EXERCISE GOAL: Repeat every line of the data exactly, but not the pictures.

EXTRACTED RECORDS:
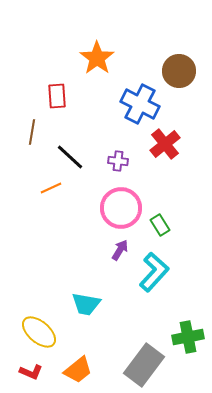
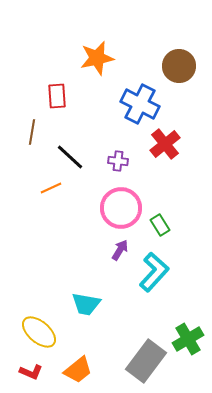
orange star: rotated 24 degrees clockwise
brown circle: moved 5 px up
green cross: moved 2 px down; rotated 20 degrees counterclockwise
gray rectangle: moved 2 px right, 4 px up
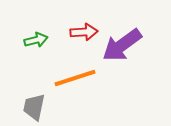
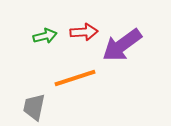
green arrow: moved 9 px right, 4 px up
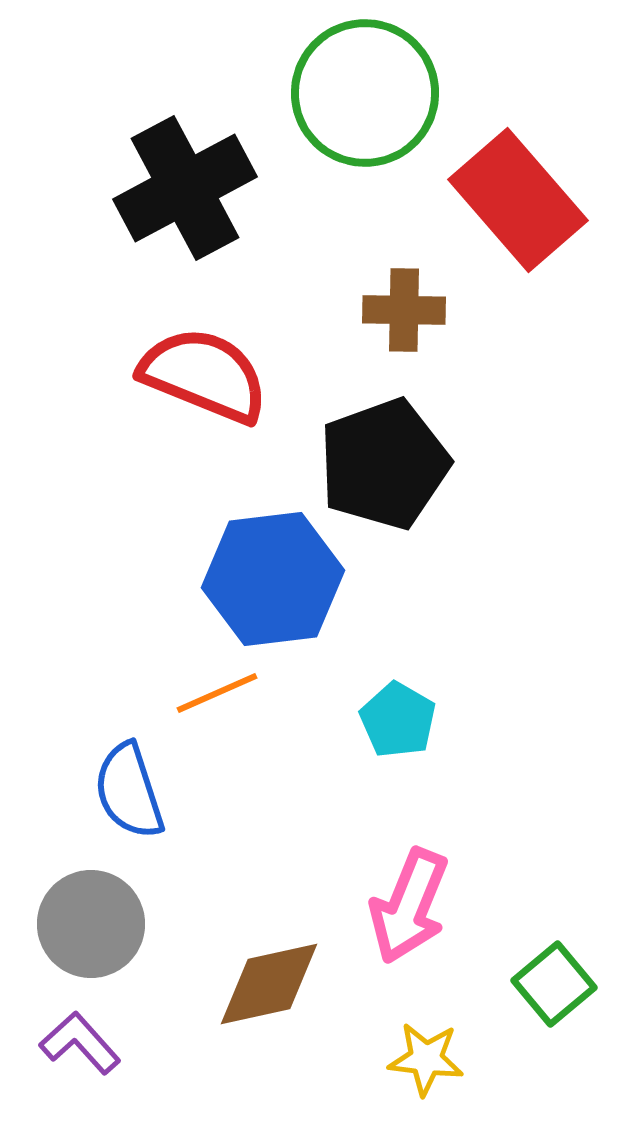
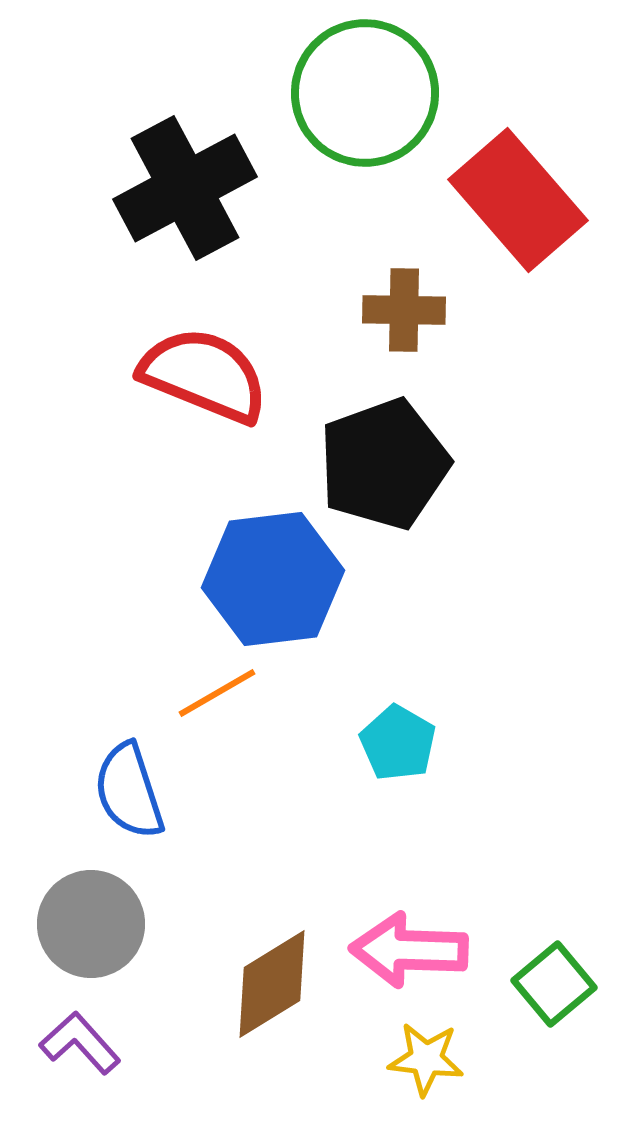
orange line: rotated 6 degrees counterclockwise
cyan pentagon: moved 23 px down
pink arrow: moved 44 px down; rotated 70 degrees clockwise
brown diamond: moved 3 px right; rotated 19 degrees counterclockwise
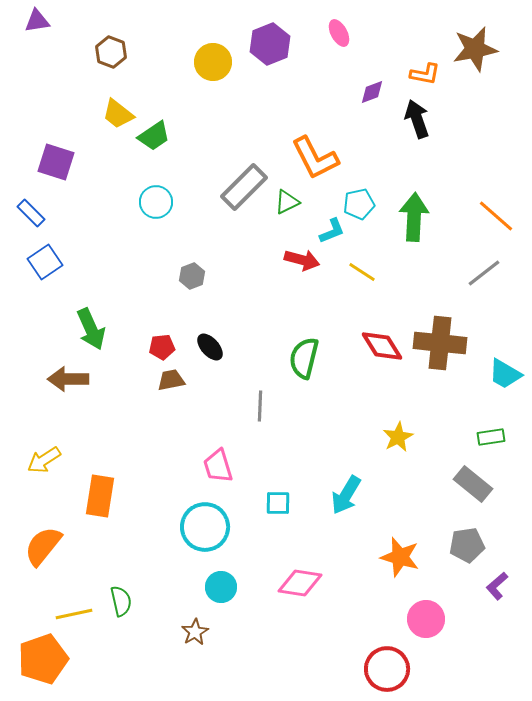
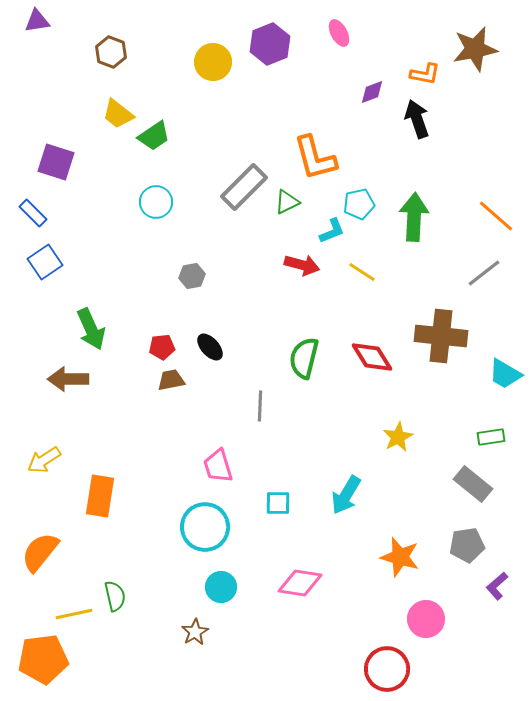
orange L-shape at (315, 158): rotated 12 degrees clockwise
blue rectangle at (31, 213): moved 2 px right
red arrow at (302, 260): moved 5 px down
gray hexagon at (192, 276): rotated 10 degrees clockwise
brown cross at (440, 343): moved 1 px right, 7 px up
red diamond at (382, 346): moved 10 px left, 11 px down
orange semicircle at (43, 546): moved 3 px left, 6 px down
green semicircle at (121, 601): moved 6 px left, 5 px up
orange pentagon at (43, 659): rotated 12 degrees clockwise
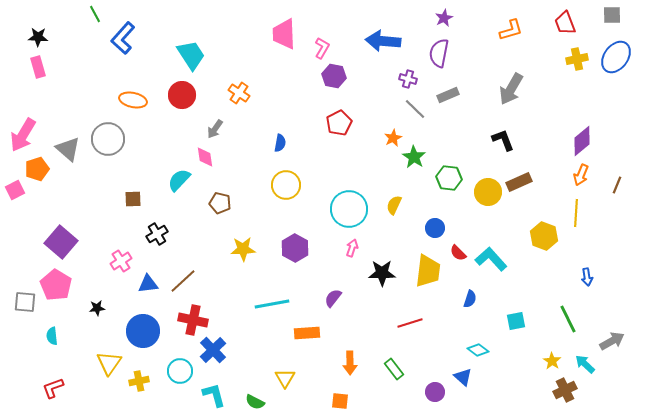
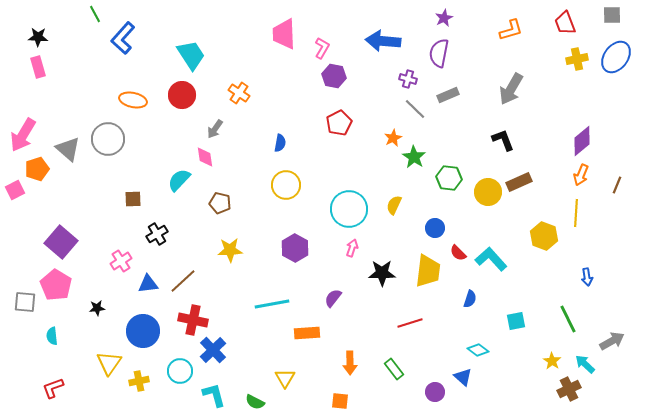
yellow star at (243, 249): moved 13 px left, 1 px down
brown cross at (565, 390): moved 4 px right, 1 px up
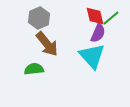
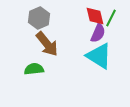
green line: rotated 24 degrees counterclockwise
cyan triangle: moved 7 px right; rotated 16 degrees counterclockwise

PROBLEM SOLUTION:
orange star: rotated 24 degrees clockwise
brown circle: moved 5 px up
green cross: moved 2 px down; rotated 20 degrees counterclockwise
gray rectangle: moved 2 px right, 4 px up
green arrow: moved 9 px right, 4 px up
orange line: rotated 6 degrees counterclockwise
cyan pentagon: moved 23 px down
pink arrow: moved 44 px down; rotated 70 degrees clockwise
brown diamond: moved 3 px right; rotated 19 degrees counterclockwise
orange L-shape at (315, 158): rotated 12 degrees clockwise
blue rectangle at (31, 213): moved 2 px right
red arrow at (302, 260): moved 5 px down
gray hexagon at (192, 276): rotated 10 degrees clockwise
brown cross at (440, 343): moved 1 px right, 7 px up
red diamond at (382, 346): moved 10 px left, 11 px down
orange semicircle at (43, 546): moved 3 px left, 6 px down
green semicircle at (121, 601): moved 6 px left, 5 px up
orange pentagon at (43, 659): rotated 12 degrees clockwise
yellow star at (243, 249): moved 13 px left, 1 px down
brown cross at (565, 390): moved 4 px right, 1 px up
green line: rotated 24 degrees counterclockwise
cyan triangle: moved 7 px right; rotated 16 degrees counterclockwise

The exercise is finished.